◆ Material provided ◆

════

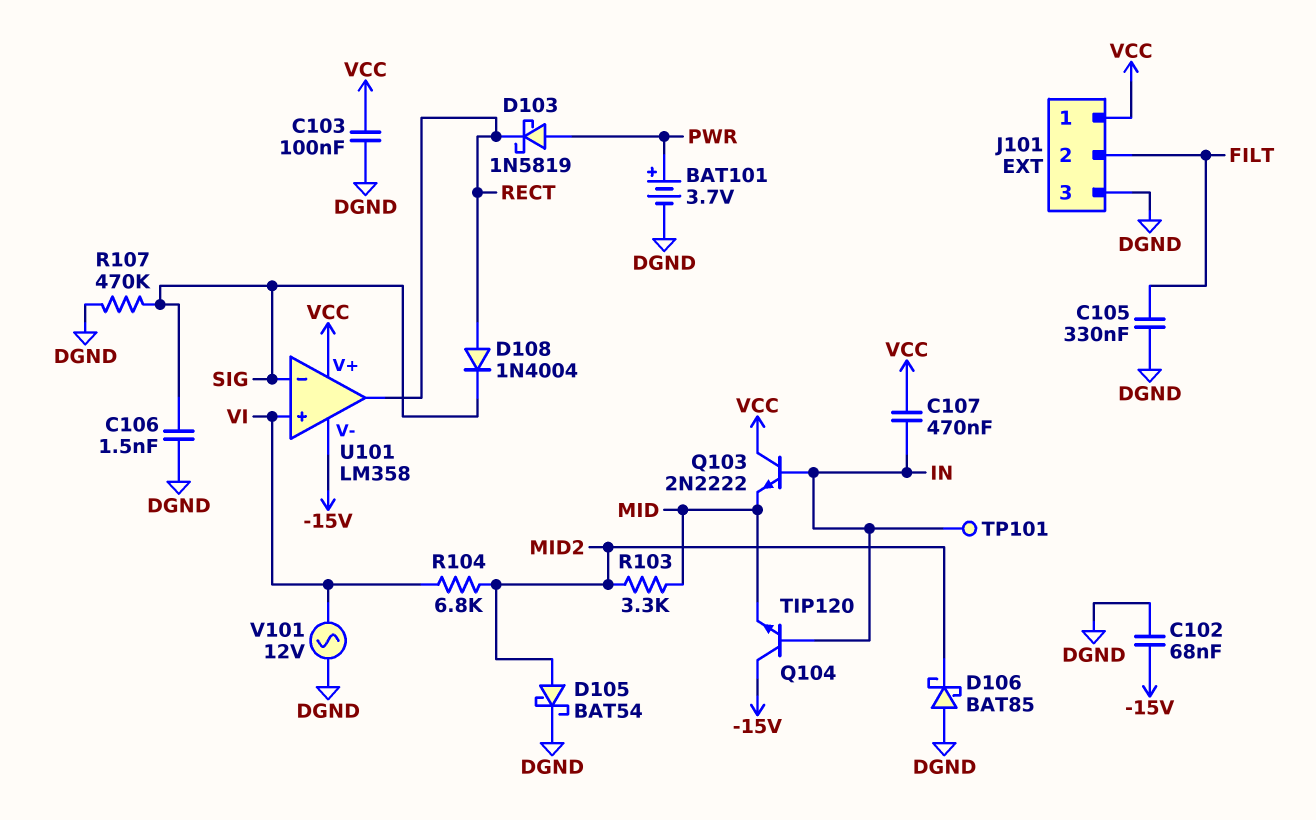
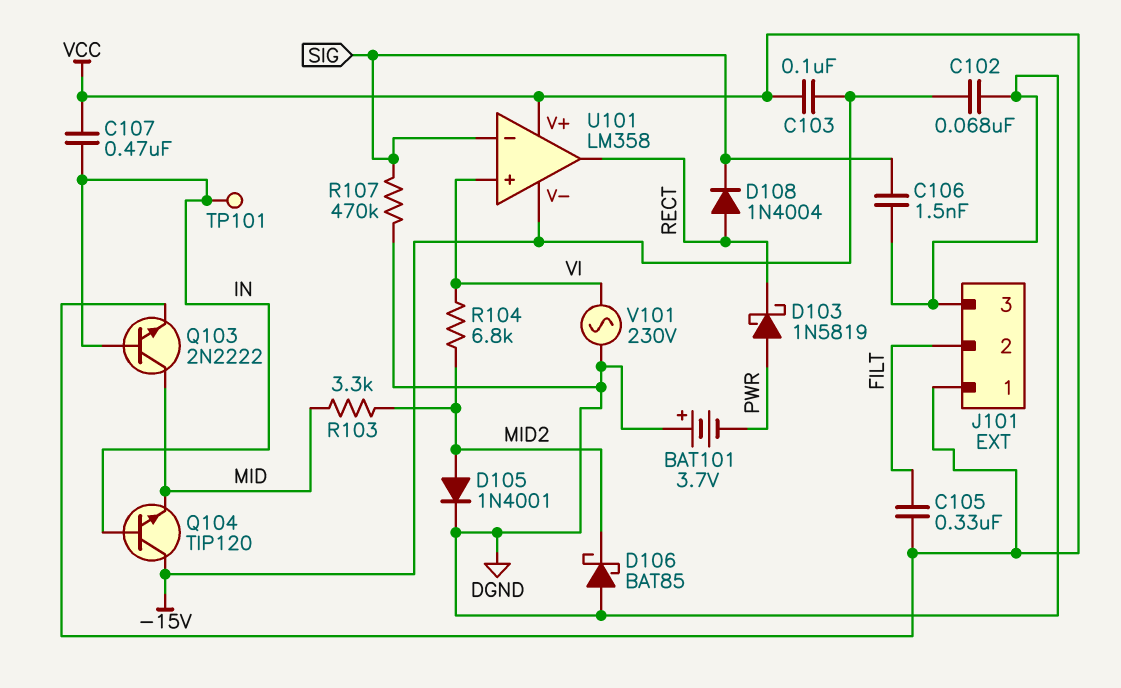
BAT101: 3.7V (plus PWR, minus DGND) -> 3.7V (plus DGND, minus PWR)
C103: 100nF (DGND, VCC) -> 100nF (-15V, VCC)
C105: 330nF (DGND, FILT) -> 330nF (FILT, VCC)
D105: schottky BAT54 (A MID2, K DGND) -> diode 1N4001 (A MID2, K DGND)
Q103: NPN 2N2222 (B IN, C VCC, E MID) -> NPN 2N2222 (B IN, C MID, E VCC)
V101: AC 12V (DGND, VI) -> AC 230V (DGND, VI)

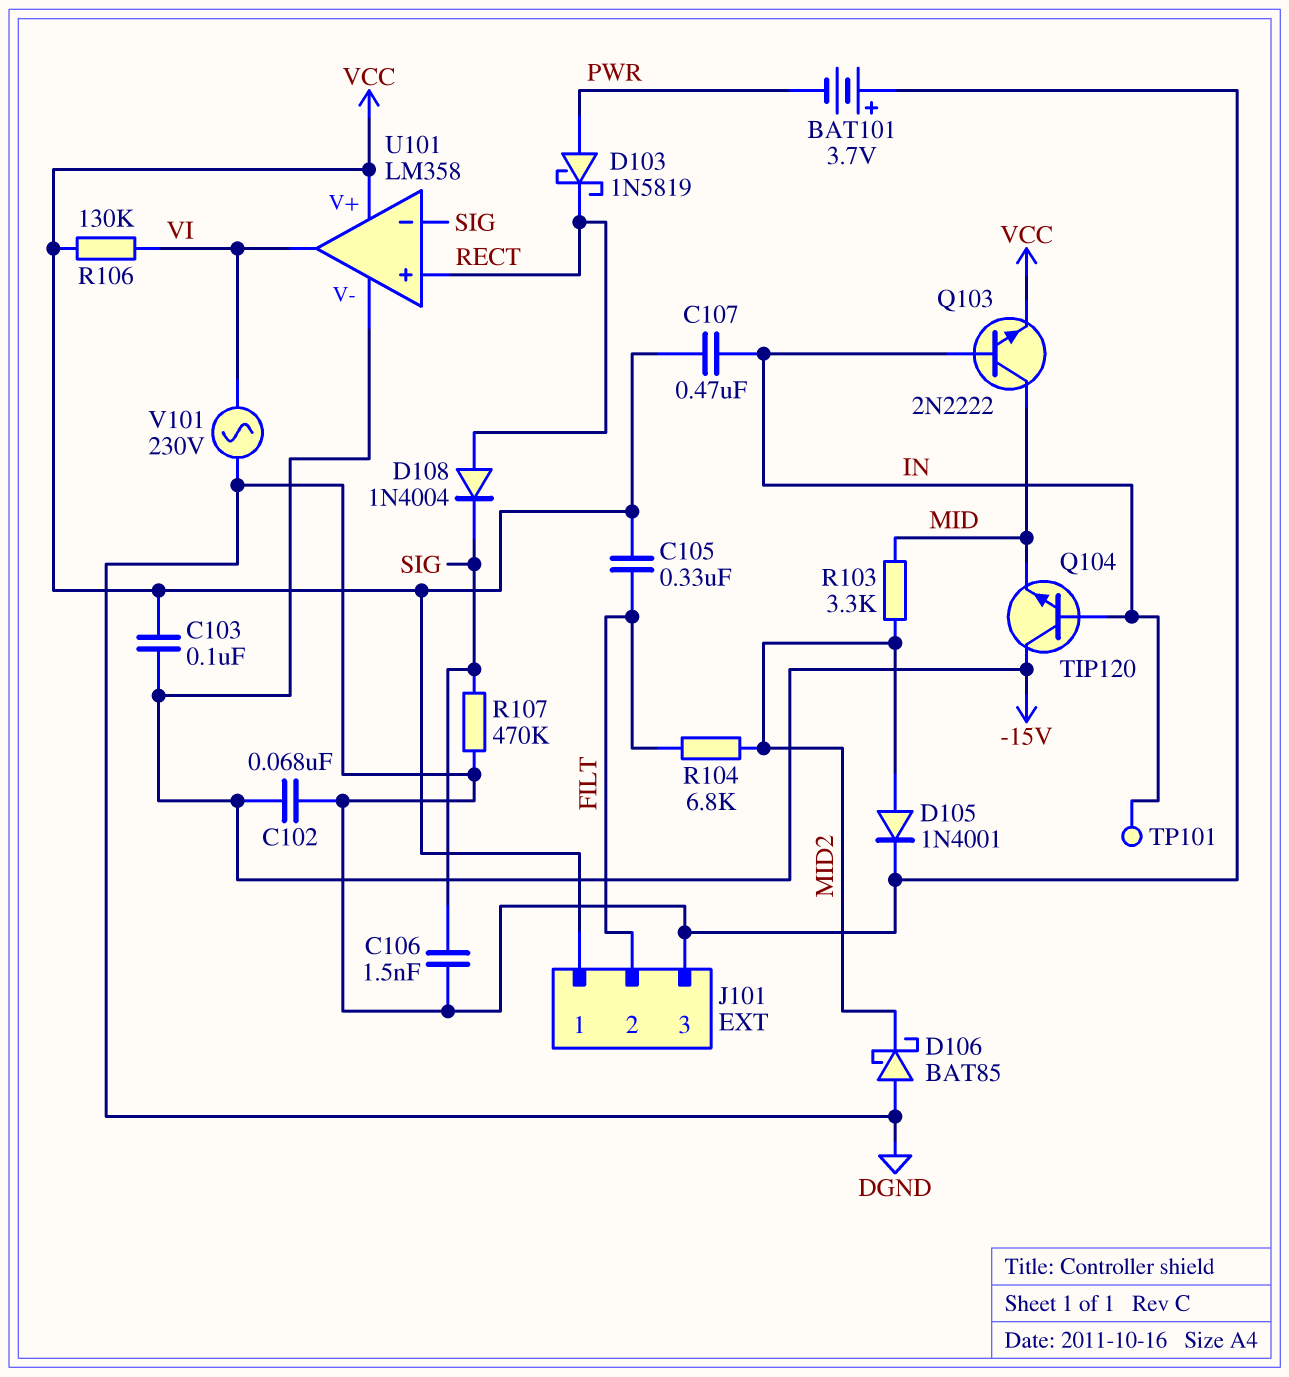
R104: 6.8k (MID2, VI) -> 6.8k (FILT, MID2)
R106: none -> 130k (VCC, VI)
U101 pin in+: VI -> RECT
U101 pin out: RECT -> VI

════

◆ What is required ◆
Print the records again exactly, without the pictures.

◆ Finished task ◆
BAT101: 3.7V (plus PWR, minus DGND) -> 3.7V (plus DGND, minus PWR)
C103: 100nF (DGND, VCC) -> 100nF (-15V, VCC)
C105: 330nF (DGND, FILT) -> 330nF (FILT, VCC)
D105: schottky BAT54 (A MID2, K DGND) -> diode 1N4001 (A MID2, K DGND)
Q103: NPN 2N2222 (B IN, C VCC, E MID) -> NPN 2N2222 (B IN, C MID, E VCC)
V101: AC 12V (DGND, VI) -> AC 230V (DGND, VI)

R104: 6.8k (MID2, VI) -> 6.8k (FILT, MID2)
R106: none -> 130k (VCC, VI)
U101 pin in+: VI -> RECT
U101 pin out: RECT -> VI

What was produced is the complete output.